# [CHALLENGE]
Which lines in the rows below contain the string "kern"? Locate and copy each one, counting only matches with the same uppercase and lowercase letters.

# [INPUT ROWS]
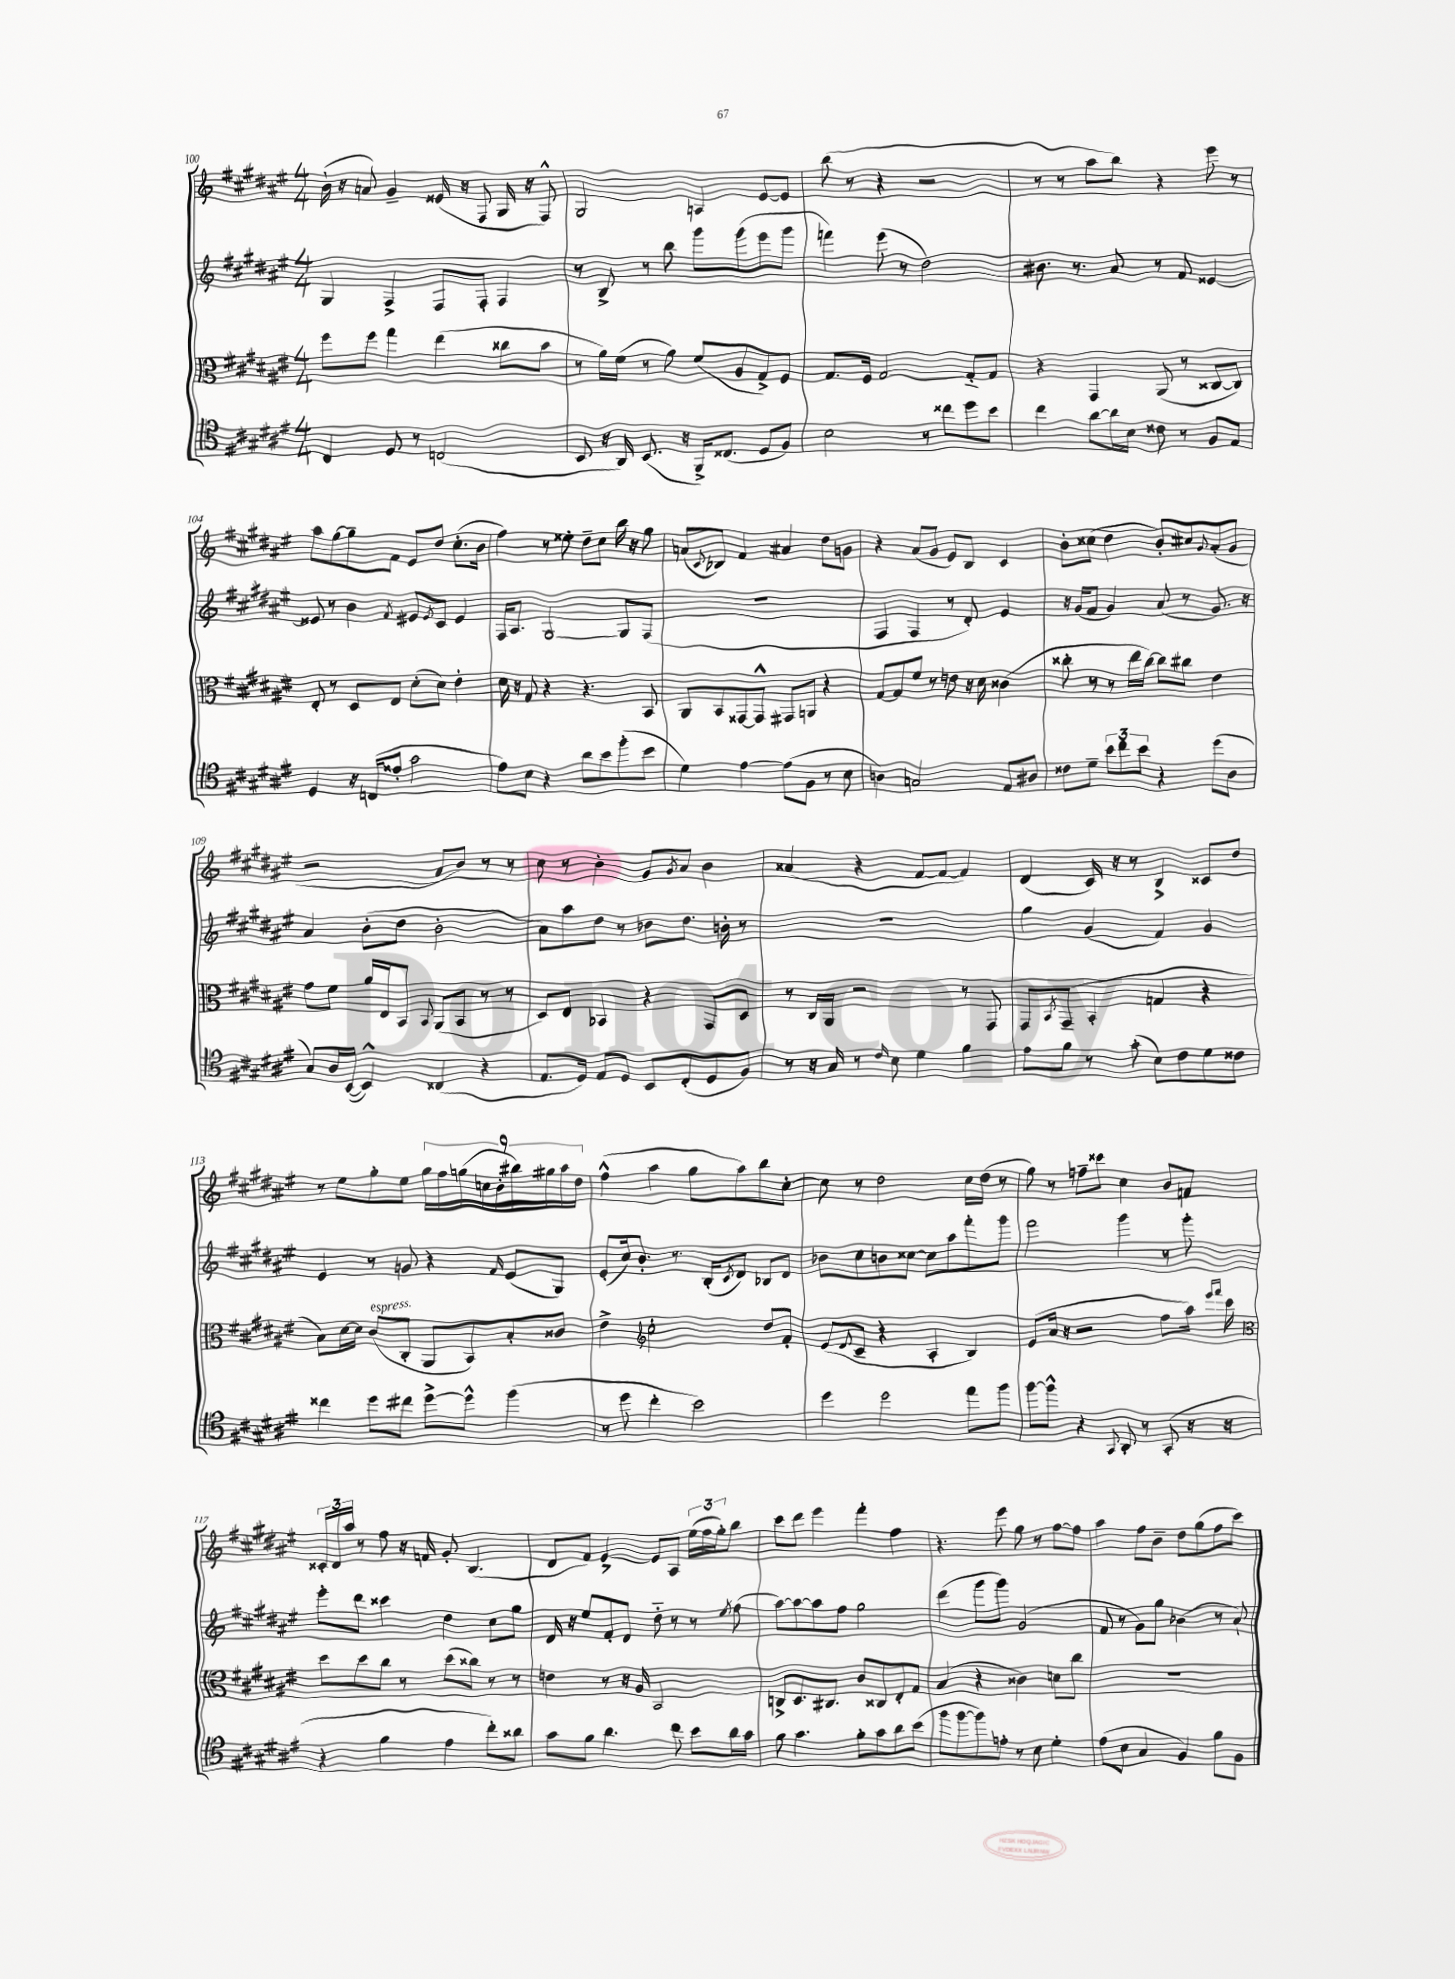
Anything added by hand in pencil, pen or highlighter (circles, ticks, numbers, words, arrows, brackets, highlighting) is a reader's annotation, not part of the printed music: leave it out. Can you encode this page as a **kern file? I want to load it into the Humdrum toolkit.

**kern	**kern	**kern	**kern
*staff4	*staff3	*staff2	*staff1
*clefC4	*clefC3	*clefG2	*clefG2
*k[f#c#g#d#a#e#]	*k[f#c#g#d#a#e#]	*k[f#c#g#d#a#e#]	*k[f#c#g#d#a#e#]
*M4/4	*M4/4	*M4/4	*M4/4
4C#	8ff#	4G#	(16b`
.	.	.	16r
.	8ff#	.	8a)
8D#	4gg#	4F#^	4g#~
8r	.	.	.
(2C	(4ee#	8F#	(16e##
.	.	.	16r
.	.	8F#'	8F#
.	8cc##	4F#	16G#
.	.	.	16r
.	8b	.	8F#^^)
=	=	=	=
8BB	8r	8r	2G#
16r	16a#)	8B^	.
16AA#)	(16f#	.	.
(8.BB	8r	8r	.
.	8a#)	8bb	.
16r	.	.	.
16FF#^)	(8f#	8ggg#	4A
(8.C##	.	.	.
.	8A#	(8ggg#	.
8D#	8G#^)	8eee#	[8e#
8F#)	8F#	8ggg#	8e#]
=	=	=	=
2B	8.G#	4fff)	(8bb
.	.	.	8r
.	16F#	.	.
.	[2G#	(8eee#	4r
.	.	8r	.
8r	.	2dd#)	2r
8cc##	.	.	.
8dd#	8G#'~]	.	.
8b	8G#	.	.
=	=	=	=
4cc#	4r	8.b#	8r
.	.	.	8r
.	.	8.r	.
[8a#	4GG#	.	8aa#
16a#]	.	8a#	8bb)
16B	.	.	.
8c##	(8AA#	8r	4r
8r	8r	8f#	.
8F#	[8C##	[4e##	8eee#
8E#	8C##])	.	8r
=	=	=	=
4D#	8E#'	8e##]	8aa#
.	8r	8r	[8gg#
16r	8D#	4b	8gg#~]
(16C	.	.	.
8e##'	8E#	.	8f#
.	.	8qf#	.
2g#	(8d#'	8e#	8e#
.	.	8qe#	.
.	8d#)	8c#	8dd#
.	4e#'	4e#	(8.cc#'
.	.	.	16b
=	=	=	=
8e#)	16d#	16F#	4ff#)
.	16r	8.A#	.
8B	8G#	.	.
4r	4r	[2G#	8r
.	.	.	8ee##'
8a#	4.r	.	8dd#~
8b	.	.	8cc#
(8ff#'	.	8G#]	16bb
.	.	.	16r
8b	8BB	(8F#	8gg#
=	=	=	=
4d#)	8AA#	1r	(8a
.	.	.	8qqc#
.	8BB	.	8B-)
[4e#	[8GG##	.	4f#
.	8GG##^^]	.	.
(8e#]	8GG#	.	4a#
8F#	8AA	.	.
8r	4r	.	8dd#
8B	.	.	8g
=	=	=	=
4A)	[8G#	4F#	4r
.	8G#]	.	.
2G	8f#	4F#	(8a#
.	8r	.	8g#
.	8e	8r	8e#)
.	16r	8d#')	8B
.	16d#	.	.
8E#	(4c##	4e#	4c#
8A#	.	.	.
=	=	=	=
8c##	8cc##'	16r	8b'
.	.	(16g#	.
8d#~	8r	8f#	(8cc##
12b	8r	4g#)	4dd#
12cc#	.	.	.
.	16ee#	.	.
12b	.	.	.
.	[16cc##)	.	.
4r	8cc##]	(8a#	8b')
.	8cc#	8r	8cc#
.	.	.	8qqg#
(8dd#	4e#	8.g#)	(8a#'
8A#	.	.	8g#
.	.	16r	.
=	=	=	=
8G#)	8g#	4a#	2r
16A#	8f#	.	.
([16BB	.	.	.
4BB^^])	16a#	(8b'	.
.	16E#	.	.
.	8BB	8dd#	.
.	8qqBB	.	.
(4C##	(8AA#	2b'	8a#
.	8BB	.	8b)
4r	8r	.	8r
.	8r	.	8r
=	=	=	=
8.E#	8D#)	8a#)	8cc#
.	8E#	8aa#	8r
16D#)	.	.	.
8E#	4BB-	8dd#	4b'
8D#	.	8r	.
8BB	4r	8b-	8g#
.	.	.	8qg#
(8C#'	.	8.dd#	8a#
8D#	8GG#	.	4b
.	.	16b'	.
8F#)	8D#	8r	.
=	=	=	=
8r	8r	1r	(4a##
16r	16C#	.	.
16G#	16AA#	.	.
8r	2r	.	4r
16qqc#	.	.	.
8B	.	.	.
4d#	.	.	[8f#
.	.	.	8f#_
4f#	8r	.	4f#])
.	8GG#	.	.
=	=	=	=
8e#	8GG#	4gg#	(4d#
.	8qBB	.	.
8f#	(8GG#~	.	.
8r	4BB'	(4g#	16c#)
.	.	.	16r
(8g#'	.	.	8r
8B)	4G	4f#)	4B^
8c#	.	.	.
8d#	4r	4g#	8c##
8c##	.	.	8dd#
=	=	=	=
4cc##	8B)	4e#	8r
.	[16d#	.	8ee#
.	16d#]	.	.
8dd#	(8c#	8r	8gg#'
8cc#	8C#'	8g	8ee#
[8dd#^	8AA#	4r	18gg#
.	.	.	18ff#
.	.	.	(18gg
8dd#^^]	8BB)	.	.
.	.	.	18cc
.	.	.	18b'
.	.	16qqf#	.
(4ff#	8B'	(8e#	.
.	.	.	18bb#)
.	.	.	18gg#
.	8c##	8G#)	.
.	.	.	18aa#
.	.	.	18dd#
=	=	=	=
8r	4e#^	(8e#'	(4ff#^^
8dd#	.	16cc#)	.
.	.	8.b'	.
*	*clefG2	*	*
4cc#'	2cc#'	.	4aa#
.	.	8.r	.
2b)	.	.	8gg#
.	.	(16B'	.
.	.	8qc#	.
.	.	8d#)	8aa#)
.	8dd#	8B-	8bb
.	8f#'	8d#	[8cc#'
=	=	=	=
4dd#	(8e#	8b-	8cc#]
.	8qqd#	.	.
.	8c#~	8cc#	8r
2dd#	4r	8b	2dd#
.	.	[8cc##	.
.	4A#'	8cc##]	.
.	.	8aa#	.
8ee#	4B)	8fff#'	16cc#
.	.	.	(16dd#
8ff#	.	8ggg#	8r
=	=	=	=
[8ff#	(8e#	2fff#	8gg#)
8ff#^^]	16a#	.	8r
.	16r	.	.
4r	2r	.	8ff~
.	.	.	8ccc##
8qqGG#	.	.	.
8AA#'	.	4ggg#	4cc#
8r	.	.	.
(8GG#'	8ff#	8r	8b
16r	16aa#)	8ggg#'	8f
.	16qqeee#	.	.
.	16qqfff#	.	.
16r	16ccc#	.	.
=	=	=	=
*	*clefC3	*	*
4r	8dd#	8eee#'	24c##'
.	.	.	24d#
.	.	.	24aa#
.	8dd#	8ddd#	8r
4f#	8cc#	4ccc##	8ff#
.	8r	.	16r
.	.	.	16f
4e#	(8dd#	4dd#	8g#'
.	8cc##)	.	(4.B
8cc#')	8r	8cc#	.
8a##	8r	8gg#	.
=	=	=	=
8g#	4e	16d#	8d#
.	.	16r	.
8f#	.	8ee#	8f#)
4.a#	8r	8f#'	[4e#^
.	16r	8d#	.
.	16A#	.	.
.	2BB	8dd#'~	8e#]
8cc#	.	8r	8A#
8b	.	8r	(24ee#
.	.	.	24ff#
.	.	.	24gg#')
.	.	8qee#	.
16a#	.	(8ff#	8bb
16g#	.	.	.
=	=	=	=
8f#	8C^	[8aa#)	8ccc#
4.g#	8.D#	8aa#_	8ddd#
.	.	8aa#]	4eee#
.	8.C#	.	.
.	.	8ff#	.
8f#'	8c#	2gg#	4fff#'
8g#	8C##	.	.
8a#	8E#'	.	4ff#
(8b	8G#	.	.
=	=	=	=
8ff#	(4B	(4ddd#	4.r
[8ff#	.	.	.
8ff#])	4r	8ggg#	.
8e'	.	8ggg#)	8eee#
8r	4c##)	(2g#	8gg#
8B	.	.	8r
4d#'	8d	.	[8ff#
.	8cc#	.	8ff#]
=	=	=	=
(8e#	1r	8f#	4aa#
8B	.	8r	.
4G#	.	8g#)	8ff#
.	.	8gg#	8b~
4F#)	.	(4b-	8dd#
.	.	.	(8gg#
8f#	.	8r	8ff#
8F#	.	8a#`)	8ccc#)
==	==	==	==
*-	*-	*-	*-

# [OUTPUT FOR THIS TASK]
Anything added by hand in pencil, pen or highlighter (circles, ticks, numbers, words, arrows, brackets, highlighting) is a reader's annotation, not part of the printed music: leave it out. Can you encode this page as a **kern file? I want to load it into the Humdrum toolkit.
**kern	**kern	**kern	**kern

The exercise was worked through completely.